* **YOUR GOAL**: Take the line that contains "Can you find" and every line after it in the material below, and quote them exactly.

Data items
━━━━━━━━━━━━━━━━━━━━━━━━━━━━━━
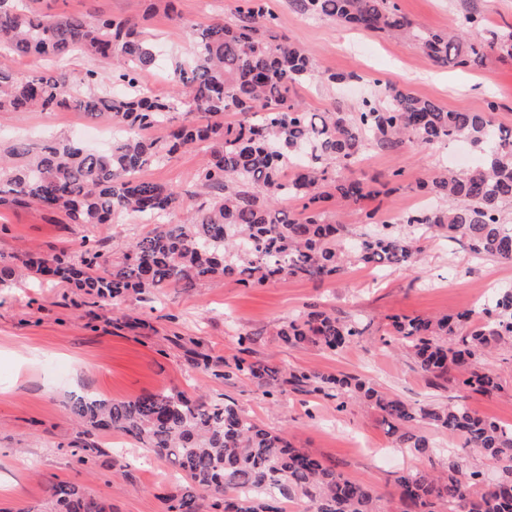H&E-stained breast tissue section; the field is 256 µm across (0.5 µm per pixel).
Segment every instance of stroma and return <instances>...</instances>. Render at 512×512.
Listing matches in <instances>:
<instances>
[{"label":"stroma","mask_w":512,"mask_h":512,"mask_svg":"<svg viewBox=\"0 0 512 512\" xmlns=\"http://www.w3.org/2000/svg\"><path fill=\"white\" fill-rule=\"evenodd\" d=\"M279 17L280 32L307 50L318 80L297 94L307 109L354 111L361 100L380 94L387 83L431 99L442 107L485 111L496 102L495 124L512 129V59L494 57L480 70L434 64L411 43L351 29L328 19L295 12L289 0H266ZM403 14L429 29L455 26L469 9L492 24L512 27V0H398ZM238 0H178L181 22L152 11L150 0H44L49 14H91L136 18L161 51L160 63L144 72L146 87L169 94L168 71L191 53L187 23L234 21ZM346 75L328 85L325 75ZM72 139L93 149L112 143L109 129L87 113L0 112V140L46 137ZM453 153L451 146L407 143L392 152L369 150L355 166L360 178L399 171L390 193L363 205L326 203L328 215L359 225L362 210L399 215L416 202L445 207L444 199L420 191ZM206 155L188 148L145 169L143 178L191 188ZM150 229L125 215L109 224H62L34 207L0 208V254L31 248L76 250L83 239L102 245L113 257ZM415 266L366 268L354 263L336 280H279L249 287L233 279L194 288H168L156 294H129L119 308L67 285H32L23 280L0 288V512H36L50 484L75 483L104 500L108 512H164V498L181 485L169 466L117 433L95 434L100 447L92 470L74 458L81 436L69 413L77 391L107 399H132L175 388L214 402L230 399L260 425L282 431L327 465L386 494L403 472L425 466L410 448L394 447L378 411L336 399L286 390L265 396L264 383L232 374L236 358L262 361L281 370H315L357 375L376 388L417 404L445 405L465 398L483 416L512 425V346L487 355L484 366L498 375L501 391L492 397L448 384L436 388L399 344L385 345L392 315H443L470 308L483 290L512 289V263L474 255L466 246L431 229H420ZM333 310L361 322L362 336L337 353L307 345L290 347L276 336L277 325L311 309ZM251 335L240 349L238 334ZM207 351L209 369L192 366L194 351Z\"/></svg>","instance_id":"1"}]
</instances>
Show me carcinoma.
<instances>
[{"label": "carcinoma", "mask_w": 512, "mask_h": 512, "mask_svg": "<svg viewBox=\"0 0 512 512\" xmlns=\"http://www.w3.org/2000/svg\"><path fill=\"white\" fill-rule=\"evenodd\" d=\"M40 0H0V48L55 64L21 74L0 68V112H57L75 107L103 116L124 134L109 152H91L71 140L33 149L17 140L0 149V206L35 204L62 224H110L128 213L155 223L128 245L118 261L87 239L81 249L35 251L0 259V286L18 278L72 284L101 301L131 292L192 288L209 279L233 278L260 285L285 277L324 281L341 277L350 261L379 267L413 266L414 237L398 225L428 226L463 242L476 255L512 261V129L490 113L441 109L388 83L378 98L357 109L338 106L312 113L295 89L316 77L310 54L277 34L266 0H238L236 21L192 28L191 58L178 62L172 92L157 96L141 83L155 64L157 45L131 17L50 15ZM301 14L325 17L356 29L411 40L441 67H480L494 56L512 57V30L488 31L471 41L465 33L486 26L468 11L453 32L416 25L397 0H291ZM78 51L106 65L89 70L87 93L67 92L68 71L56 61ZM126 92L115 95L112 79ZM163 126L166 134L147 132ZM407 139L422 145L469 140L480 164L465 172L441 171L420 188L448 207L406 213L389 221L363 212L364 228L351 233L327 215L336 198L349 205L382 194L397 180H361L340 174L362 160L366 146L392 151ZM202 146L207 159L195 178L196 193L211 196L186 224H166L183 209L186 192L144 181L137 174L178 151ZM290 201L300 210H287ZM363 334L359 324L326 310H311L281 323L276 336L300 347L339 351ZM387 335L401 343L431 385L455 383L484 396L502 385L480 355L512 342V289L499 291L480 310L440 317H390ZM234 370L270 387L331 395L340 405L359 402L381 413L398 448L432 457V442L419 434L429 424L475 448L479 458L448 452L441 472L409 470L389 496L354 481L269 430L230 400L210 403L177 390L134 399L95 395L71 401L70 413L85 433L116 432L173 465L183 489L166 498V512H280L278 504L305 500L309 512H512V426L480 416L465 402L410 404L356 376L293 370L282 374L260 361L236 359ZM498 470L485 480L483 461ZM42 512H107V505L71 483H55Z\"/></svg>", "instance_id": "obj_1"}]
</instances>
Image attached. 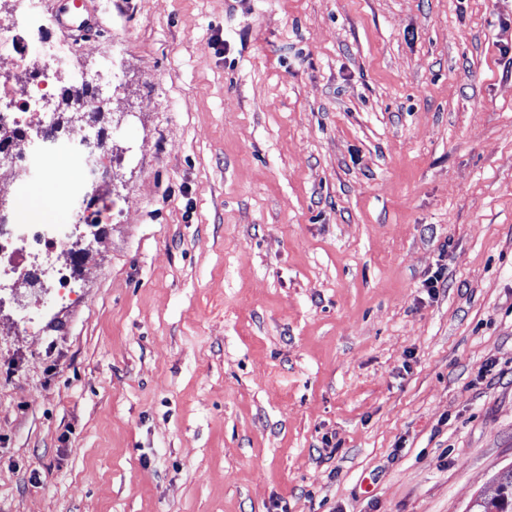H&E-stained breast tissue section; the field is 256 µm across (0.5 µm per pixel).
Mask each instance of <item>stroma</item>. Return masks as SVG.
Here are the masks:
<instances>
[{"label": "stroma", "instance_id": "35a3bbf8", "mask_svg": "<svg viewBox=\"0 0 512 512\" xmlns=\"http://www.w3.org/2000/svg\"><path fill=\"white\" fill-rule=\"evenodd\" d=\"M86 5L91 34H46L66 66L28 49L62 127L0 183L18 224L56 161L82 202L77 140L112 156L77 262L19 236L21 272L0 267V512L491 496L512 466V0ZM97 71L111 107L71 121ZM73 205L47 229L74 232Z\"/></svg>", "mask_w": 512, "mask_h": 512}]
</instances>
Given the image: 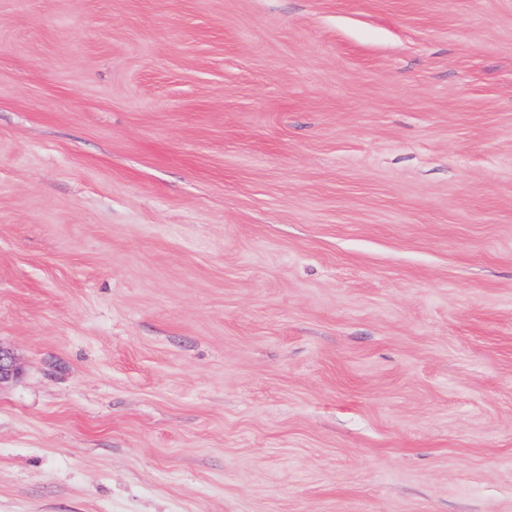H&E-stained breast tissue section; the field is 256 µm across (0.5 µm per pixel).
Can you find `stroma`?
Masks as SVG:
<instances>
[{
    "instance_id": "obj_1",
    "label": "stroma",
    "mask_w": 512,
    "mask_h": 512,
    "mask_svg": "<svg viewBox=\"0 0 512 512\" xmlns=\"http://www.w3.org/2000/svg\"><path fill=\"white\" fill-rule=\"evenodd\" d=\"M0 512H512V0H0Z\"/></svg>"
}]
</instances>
━━━━━━━━━━━━━━━━━━━━━━━━━━━━━━
* **CORRECT RESULT**:
Can you find `stroma`?
Masks as SVG:
<instances>
[{
    "instance_id": "obj_1",
    "label": "stroma",
    "mask_w": 512,
    "mask_h": 512,
    "mask_svg": "<svg viewBox=\"0 0 512 512\" xmlns=\"http://www.w3.org/2000/svg\"><path fill=\"white\" fill-rule=\"evenodd\" d=\"M0 512H512V0H0Z\"/></svg>"
}]
</instances>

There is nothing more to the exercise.